* EXERCISE DIRECTIONS
Can you retype the part of the data that opens with the line containing "Outline every building" and closes with the line containing "road 3 (motorway): [(511,132),(120,0)]", both of those lines included, character for character? Leave the picture lines out.

Data items:

[start]

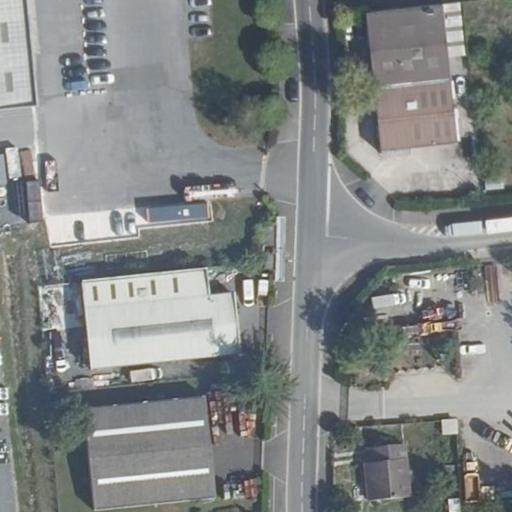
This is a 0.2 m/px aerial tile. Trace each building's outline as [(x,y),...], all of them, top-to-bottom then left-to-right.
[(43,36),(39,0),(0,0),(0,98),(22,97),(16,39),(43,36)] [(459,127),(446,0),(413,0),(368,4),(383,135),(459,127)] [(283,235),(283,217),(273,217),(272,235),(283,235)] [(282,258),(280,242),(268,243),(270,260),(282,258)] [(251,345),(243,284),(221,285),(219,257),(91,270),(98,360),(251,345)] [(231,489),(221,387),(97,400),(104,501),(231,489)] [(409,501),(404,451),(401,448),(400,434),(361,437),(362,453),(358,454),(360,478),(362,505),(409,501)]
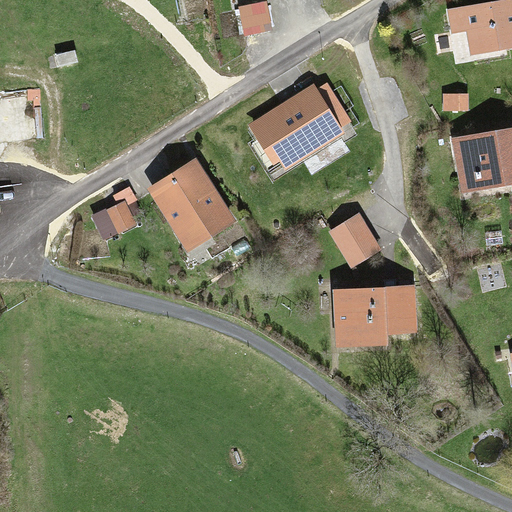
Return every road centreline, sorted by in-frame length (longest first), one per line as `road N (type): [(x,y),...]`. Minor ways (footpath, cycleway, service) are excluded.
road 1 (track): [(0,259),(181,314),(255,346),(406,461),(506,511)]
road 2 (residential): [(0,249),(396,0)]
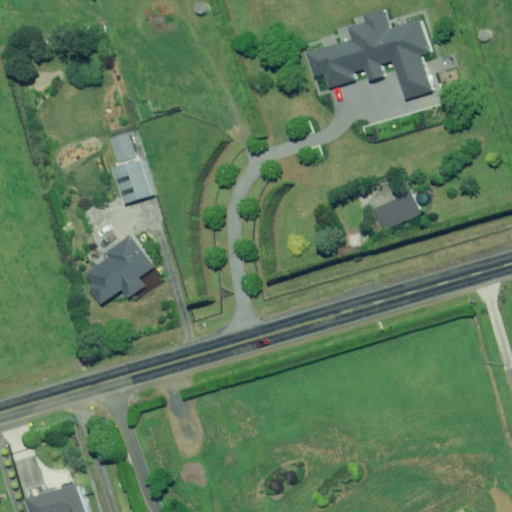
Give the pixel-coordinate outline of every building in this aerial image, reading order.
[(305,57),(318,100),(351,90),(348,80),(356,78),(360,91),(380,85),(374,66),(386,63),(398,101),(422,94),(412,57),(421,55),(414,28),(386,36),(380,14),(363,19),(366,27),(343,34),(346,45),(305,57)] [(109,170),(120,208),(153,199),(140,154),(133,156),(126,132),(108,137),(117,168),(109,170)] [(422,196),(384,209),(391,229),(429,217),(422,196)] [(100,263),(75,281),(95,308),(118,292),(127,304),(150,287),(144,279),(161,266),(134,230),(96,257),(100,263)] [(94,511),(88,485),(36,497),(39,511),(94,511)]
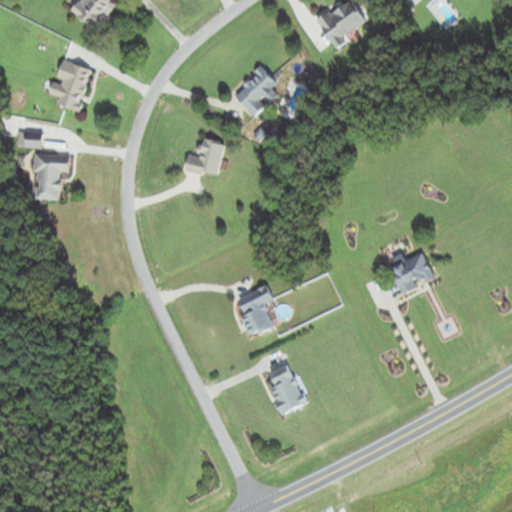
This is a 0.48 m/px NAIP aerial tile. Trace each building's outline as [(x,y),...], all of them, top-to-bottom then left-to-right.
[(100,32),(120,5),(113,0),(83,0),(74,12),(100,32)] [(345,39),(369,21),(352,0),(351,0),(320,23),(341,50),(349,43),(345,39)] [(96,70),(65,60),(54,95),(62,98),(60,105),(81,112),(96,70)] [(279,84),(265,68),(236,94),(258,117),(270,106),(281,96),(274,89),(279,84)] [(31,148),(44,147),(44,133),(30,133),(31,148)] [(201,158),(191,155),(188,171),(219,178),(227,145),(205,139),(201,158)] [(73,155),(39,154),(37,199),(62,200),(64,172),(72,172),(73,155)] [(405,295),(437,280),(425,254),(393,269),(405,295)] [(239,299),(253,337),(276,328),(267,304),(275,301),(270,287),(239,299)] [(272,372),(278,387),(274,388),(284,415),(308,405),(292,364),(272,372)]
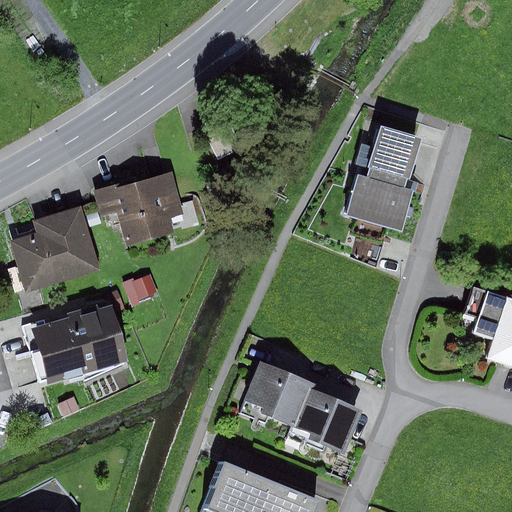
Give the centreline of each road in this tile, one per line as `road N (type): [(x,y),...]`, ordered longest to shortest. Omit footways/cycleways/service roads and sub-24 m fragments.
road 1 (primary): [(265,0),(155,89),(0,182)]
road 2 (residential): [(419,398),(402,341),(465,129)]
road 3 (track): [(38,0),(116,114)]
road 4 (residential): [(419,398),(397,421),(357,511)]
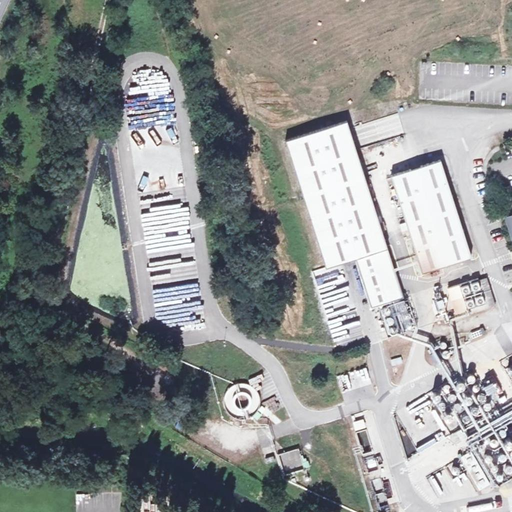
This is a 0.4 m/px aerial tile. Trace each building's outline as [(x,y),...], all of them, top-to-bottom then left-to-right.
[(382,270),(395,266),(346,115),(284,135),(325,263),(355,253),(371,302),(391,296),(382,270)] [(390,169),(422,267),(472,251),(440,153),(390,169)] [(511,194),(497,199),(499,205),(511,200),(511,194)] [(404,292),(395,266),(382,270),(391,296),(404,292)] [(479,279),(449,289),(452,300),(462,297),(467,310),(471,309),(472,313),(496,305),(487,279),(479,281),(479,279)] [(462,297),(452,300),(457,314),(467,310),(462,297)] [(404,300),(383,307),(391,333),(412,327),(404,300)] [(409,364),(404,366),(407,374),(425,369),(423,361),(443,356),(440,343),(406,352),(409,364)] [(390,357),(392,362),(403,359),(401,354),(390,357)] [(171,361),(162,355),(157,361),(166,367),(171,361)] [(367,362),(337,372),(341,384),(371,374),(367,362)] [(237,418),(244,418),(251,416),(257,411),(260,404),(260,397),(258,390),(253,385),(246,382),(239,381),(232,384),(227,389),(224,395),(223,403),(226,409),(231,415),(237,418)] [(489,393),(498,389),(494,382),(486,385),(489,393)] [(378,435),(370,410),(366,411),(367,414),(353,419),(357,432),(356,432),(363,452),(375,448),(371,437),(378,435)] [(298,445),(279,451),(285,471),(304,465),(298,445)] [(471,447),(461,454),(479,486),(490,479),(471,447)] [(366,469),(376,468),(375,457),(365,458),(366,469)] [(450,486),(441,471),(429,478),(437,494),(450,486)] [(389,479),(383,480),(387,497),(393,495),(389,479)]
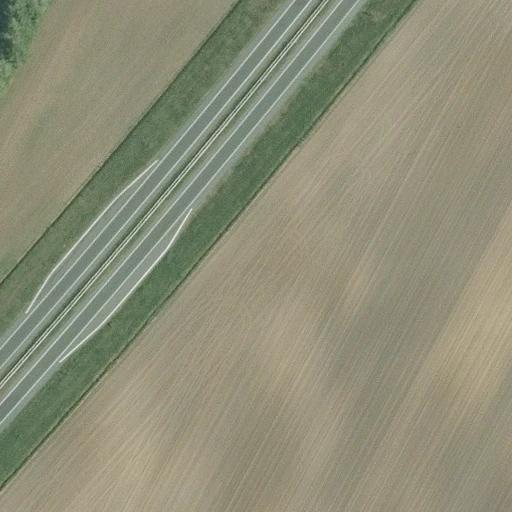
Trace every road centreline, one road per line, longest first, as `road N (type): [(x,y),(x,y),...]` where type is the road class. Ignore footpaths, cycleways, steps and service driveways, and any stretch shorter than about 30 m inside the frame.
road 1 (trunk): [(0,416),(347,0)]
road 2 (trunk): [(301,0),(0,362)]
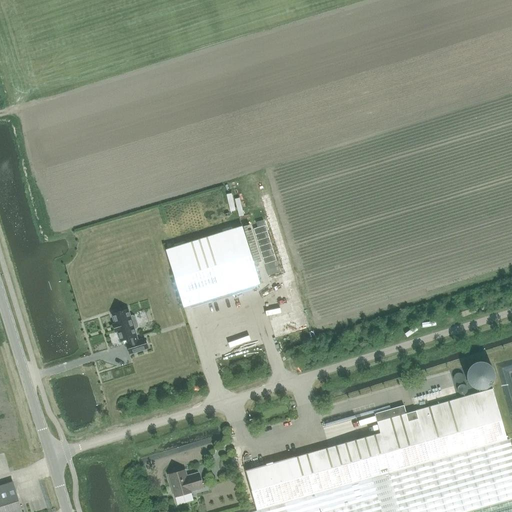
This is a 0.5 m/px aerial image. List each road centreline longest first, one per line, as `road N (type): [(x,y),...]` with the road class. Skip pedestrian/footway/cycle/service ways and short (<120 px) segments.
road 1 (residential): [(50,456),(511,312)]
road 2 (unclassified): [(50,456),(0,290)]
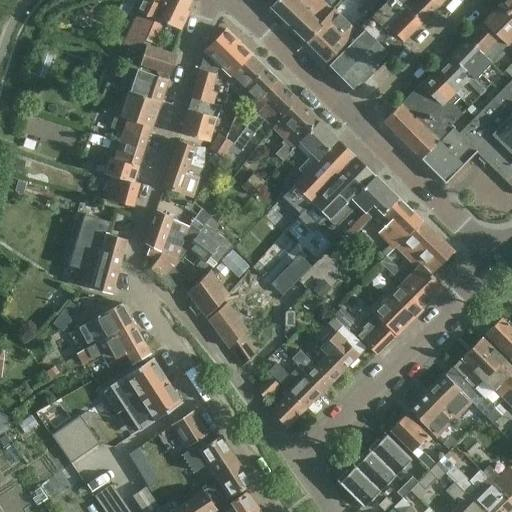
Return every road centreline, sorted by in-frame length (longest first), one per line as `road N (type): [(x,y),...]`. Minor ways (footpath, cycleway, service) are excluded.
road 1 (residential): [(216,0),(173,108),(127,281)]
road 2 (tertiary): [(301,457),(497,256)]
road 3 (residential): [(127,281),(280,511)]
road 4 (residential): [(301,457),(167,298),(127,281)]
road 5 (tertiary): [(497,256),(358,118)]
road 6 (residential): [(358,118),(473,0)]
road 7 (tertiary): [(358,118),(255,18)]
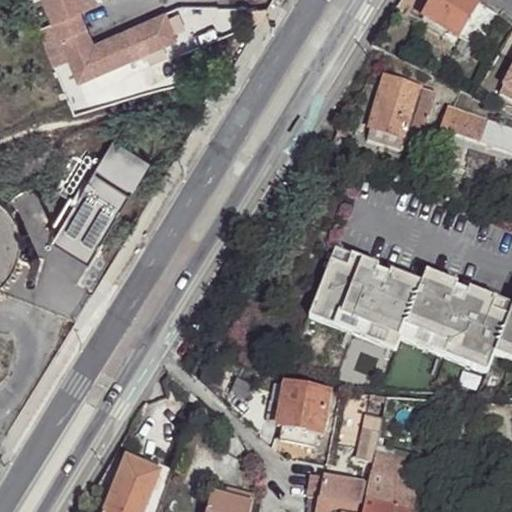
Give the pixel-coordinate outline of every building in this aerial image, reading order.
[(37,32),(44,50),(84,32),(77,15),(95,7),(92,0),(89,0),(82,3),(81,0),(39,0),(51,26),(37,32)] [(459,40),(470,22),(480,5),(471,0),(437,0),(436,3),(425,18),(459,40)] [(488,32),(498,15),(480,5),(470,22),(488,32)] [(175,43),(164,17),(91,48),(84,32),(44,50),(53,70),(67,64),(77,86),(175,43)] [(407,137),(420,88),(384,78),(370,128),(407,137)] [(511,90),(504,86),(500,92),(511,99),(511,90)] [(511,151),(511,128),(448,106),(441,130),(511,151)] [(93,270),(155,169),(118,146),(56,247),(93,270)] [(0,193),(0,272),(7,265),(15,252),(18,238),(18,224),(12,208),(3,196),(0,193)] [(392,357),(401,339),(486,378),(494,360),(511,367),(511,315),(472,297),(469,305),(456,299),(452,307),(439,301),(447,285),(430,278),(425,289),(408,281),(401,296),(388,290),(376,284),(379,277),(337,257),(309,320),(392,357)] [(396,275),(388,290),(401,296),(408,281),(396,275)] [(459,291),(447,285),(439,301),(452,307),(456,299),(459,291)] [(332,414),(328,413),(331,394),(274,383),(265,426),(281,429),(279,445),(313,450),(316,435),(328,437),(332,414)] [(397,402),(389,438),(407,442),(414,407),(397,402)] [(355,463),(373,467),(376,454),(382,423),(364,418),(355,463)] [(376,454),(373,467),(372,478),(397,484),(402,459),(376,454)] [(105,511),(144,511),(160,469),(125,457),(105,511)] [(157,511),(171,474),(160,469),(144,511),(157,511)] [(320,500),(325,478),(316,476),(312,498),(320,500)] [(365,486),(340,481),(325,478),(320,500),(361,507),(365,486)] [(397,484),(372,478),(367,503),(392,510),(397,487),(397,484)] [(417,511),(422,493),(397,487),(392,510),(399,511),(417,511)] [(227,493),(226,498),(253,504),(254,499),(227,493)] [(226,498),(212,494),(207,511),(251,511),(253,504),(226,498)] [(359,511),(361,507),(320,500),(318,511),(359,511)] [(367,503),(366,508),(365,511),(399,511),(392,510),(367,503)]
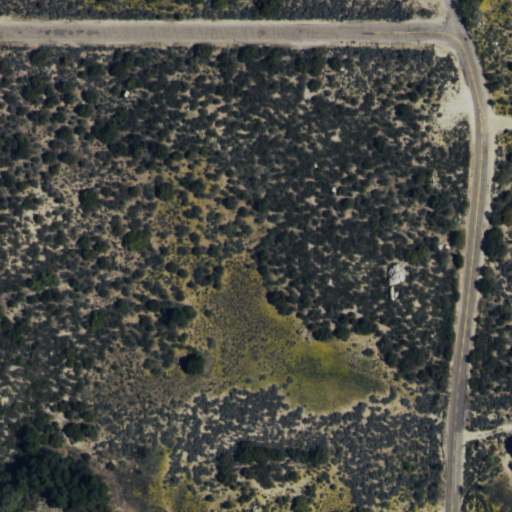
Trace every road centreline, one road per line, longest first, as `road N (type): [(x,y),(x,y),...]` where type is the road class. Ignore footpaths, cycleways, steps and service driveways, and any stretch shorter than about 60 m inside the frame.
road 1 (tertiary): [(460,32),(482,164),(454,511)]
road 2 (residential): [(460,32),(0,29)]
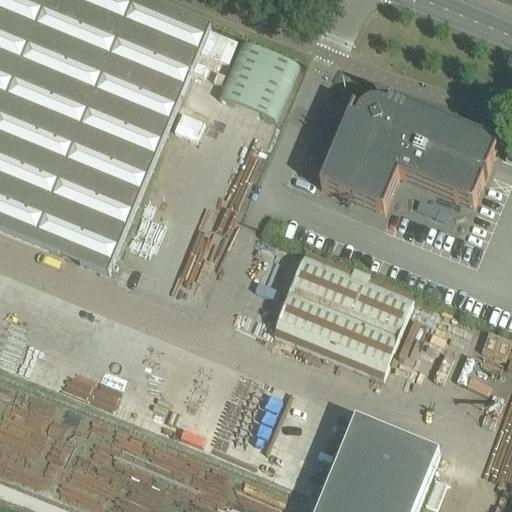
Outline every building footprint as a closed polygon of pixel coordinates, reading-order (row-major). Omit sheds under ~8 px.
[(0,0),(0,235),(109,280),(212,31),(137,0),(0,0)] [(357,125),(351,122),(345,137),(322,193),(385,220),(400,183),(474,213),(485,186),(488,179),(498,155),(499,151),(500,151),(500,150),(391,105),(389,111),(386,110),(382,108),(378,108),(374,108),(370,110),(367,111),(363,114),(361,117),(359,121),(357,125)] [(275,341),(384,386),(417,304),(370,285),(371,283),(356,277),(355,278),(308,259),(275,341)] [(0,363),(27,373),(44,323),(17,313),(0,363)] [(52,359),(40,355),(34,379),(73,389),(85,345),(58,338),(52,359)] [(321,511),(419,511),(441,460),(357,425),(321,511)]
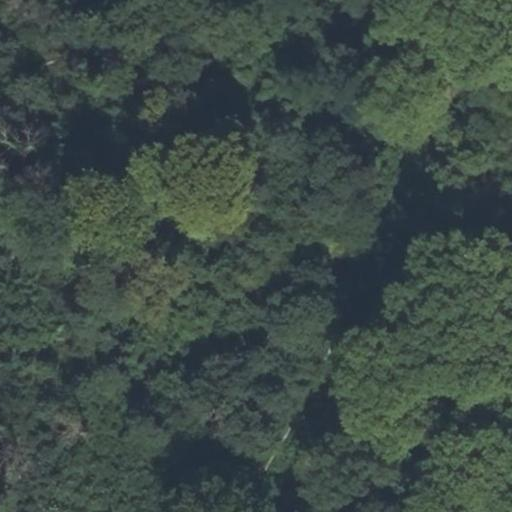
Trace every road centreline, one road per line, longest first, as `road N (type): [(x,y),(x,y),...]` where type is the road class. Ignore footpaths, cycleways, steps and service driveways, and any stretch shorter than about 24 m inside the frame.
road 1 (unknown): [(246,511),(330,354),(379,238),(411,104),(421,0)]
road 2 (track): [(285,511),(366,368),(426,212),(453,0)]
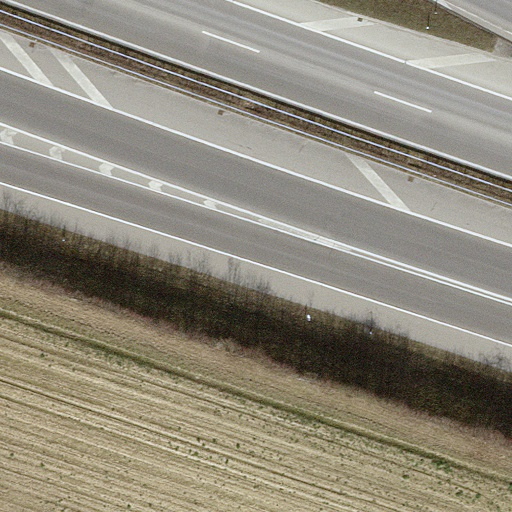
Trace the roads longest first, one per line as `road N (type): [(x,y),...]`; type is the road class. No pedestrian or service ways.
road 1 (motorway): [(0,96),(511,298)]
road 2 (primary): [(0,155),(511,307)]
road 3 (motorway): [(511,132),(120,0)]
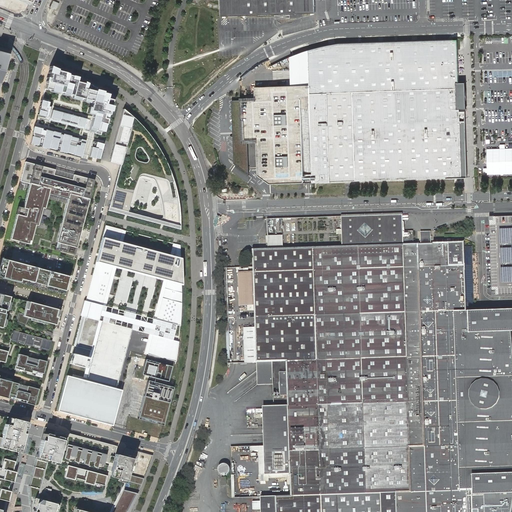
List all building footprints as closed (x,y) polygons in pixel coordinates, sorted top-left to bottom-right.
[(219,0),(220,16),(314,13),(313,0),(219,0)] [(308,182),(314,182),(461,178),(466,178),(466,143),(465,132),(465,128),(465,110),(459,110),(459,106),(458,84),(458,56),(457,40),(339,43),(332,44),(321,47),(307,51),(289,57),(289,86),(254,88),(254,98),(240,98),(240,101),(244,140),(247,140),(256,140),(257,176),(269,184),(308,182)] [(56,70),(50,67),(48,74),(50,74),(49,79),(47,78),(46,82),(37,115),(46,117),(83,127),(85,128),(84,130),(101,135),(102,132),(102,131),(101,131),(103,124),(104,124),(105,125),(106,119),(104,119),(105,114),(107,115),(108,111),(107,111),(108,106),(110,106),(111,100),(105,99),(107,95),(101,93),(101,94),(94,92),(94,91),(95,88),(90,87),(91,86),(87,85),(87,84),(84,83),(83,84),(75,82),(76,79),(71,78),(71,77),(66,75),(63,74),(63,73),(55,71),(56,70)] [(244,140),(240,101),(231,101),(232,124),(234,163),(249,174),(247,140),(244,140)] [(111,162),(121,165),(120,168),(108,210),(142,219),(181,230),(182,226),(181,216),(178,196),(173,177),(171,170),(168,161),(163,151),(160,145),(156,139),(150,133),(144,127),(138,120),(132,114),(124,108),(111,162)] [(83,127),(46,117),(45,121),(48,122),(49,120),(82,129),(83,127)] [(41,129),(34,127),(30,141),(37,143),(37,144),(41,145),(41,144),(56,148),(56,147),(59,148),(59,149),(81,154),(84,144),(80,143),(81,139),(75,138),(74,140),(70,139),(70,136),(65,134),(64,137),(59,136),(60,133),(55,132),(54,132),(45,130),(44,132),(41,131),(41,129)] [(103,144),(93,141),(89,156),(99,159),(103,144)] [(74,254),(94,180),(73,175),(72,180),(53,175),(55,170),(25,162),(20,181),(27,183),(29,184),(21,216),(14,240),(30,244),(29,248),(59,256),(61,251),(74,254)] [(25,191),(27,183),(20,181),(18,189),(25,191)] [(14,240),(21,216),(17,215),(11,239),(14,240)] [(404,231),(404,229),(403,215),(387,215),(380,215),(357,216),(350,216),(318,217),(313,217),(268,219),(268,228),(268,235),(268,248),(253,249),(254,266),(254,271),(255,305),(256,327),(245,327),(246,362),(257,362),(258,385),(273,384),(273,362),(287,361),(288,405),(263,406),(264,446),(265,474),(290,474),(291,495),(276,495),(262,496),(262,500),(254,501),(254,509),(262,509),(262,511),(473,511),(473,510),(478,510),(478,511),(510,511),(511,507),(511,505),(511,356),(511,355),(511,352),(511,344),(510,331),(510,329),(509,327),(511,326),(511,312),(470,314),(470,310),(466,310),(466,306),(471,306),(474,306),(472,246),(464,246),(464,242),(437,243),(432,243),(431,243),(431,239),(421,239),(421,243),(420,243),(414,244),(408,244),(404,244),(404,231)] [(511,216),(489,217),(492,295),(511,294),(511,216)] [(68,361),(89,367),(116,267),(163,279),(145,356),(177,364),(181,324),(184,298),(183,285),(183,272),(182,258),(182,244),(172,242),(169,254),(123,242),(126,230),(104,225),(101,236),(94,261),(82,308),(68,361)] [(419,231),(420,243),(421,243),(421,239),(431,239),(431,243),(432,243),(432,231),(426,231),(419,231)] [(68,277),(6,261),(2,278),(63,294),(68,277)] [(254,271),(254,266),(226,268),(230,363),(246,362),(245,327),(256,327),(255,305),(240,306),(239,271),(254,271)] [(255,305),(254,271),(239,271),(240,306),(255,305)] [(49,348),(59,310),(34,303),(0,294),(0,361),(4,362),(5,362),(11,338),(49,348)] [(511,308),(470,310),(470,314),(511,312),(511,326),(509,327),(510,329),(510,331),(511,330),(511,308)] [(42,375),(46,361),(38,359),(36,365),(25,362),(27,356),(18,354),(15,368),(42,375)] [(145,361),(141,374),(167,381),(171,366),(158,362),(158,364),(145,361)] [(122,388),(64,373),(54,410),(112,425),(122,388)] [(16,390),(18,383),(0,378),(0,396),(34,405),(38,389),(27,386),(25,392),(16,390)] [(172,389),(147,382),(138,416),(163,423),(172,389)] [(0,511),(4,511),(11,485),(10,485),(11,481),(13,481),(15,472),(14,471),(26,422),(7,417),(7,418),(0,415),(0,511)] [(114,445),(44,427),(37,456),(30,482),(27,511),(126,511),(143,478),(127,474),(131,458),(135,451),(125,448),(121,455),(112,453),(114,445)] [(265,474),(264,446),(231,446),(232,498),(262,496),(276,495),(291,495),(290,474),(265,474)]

[end]

* REPLY TO THE EXERCISE
Outline every building footprint as a closed polygon of pixel coordinates, reading-order (row-major). Omit sheds under ~8 px.
[(0,0),(0,235),(109,280),(212,31),(137,0),(0,0)] [(357,125),(351,122),(345,137),(322,193),(385,220),(400,183),(474,213),(485,186),(488,179),(498,155),(499,151),(500,151),(500,150),(391,105),(389,111),(386,110),(382,108),(378,108),(374,108),(370,110),(367,111),(363,114),(361,117),(359,121),(357,125)] [(275,341),(384,386),(417,304),(370,285),(371,283),(356,277),(355,278),(308,259),(275,341)] [(0,363),(27,373),(44,323),(17,313),(0,363)] [(52,359),(40,355),(34,379),(73,389),(85,345),(58,338),(52,359)] [(321,511),(419,511),(441,460),(357,425),(321,511)]
Trace every road centreline, one road per line, longest first, as `road N (type): [(x,y),(x,y),...]` where type is the road class. Ignore footpaths, cycleways, steps and service driveways, and any stretch shorter than about 24 m inside the frame.
road 1 (unknown): [(246,511),(330,354),(379,238),(411,104),(421,0)]
road 2 (track): [(285,511),(366,368),(426,212),(453,0)]
Trace the roads longest first, one per line as `road N (type): [(x,y),...]`; type is the road class. No pedestrian or service ways.
road 1 (motorway): [(0,96),(511,298)]
road 2 (primary): [(0,155),(511,307)]
road 3 (motorway): [(511,132),(120,0)]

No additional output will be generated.